> [Task input]

Segment Open

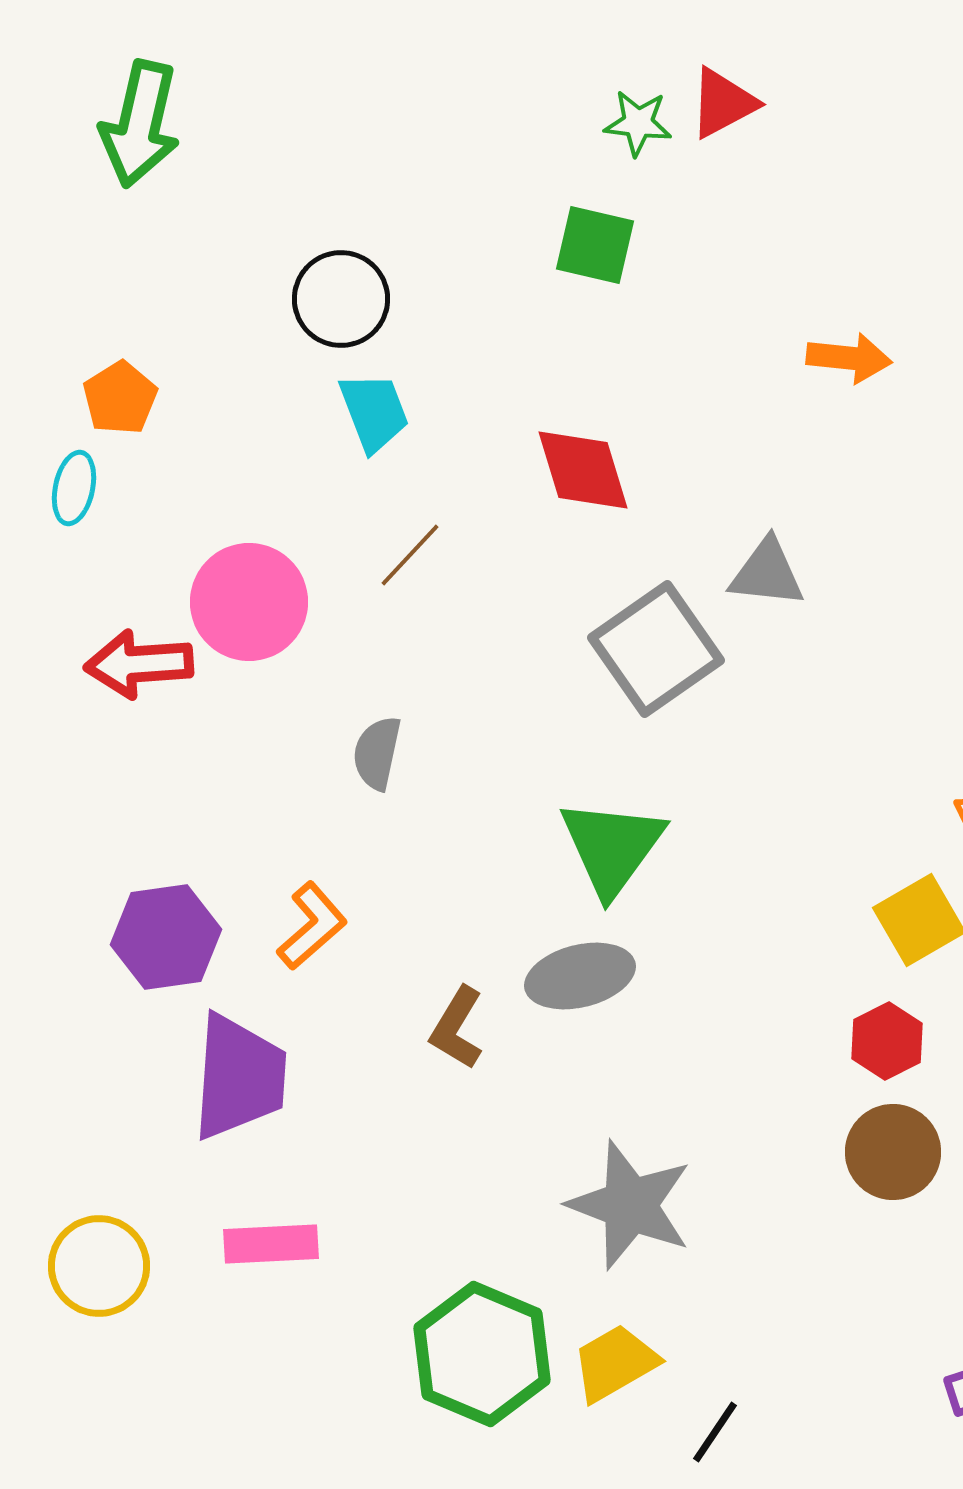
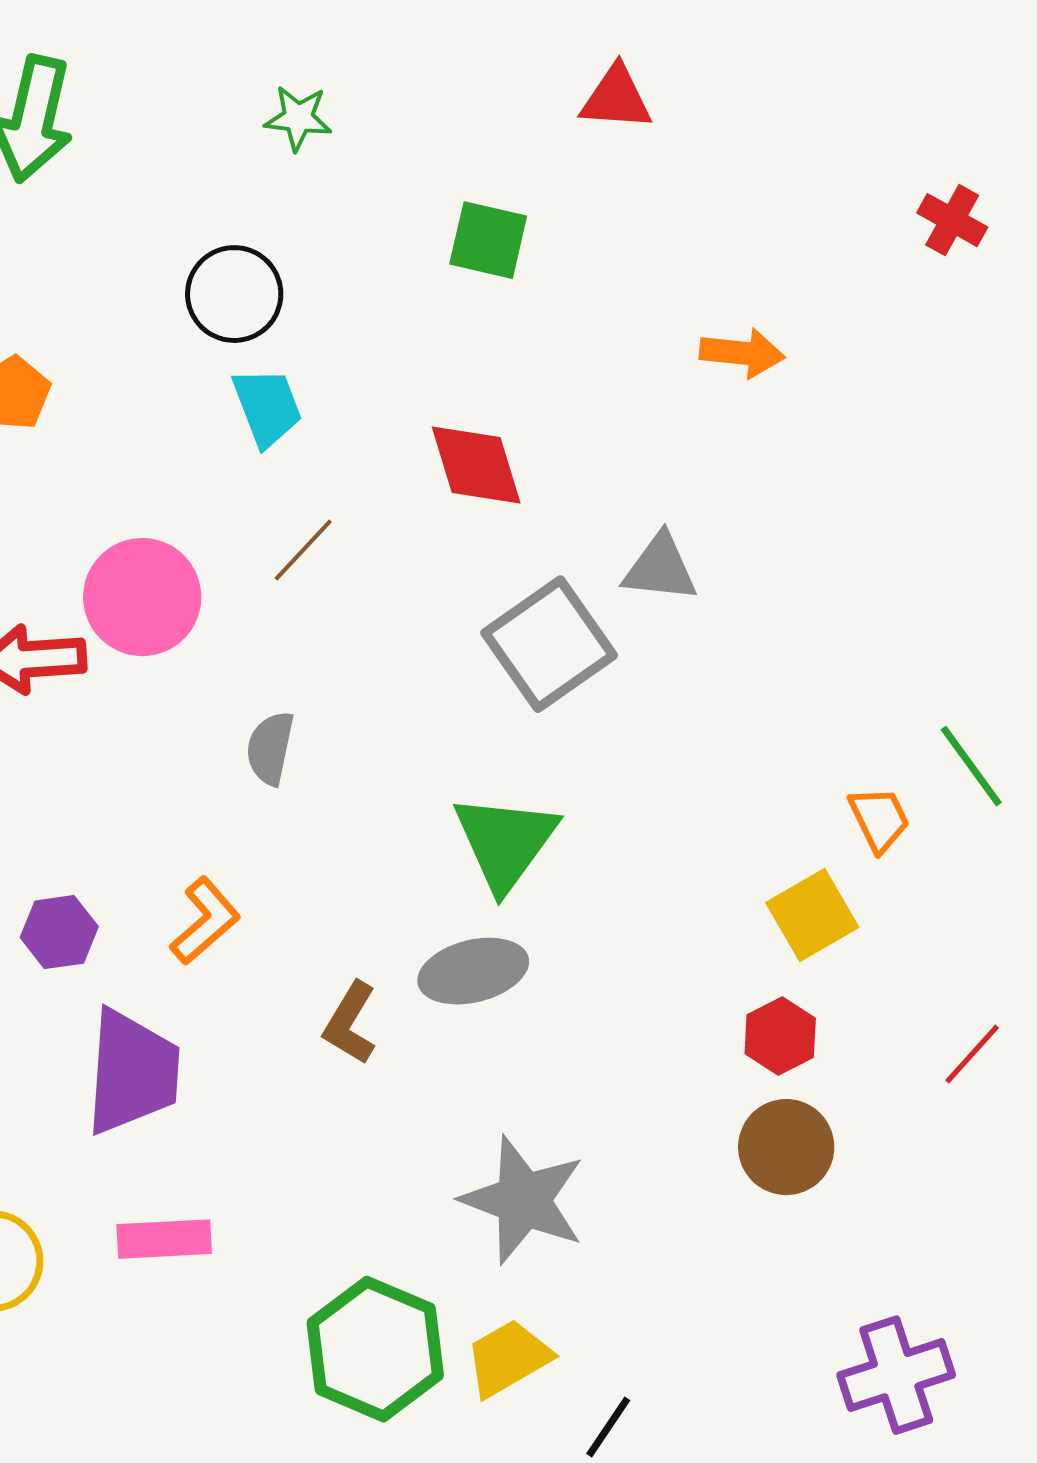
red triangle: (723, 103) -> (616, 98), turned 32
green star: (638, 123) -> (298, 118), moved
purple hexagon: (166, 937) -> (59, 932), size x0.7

Segment Closed
Segment Open

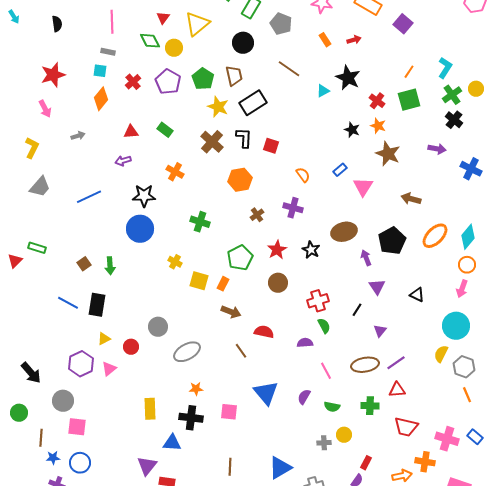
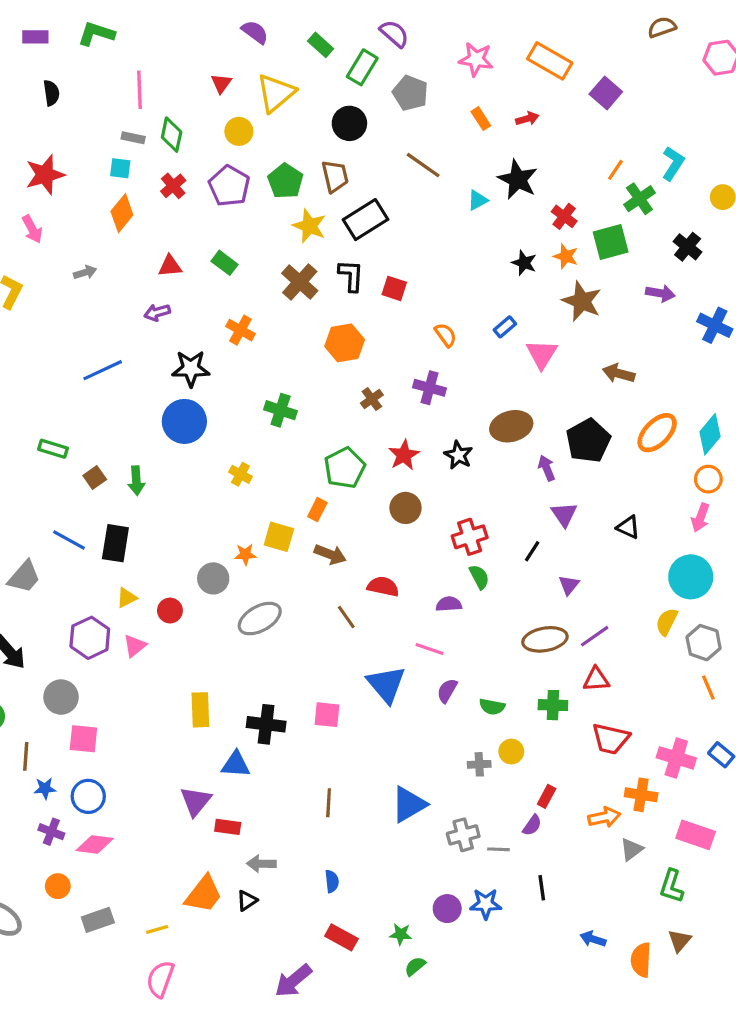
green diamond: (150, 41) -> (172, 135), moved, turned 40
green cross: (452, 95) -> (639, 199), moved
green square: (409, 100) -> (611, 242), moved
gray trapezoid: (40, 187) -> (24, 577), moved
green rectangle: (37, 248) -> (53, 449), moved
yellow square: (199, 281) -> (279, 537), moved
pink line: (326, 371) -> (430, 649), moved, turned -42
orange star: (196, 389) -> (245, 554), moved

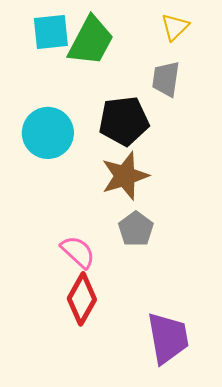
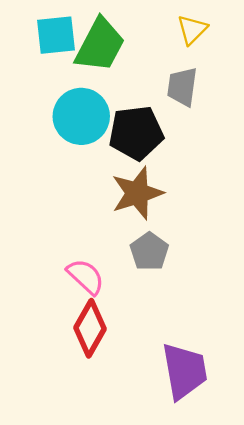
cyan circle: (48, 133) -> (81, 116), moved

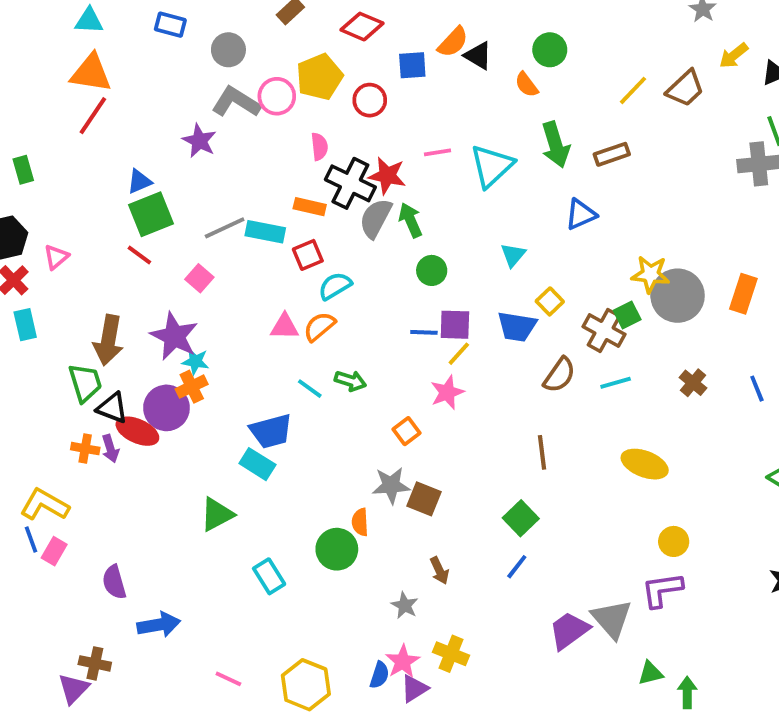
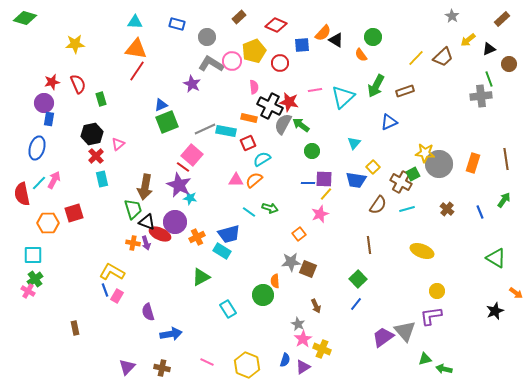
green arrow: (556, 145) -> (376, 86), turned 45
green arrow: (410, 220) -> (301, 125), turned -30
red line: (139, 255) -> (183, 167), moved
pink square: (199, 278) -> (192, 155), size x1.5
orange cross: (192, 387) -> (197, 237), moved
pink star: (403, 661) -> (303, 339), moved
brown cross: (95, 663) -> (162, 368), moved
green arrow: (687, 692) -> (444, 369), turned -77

Segment Closed
Segment Open

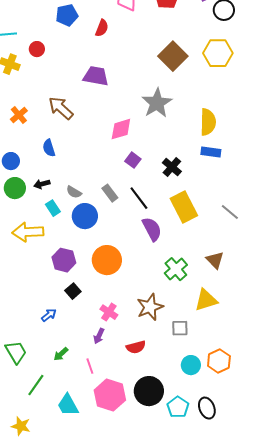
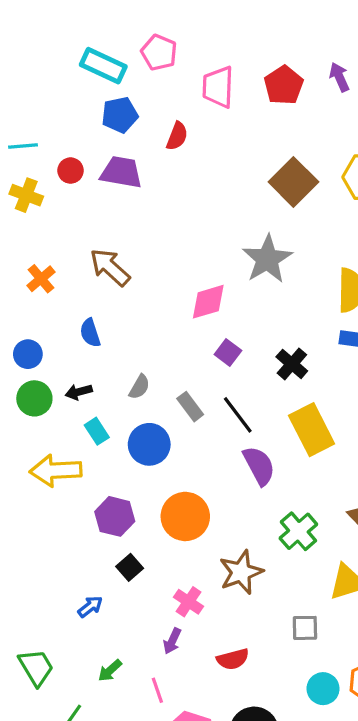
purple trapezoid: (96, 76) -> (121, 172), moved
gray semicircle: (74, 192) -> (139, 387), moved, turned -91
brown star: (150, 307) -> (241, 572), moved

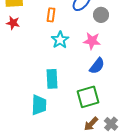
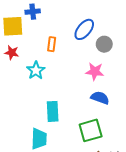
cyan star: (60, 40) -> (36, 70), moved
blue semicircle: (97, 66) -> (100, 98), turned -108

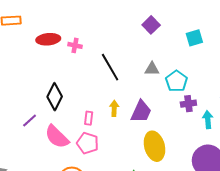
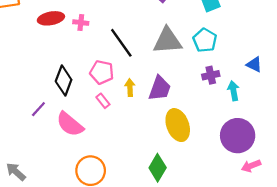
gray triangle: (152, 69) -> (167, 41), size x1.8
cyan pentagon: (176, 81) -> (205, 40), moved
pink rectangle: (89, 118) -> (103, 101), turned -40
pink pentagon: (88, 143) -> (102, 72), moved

Segment Closed

> [Problem requirements]
Look above for the line with "pink square: (199, 278)" and the line with "green arrow: (687, 692)", and reproduce exactly those two lines plus every line between, nothing more.

> [Output of the task]
pink square: (199, 278) -> (192, 155), size x1.5
orange cross: (192, 387) -> (197, 237), moved
pink star: (403, 661) -> (303, 339), moved
brown cross: (95, 663) -> (162, 368), moved
green arrow: (687, 692) -> (444, 369), turned -77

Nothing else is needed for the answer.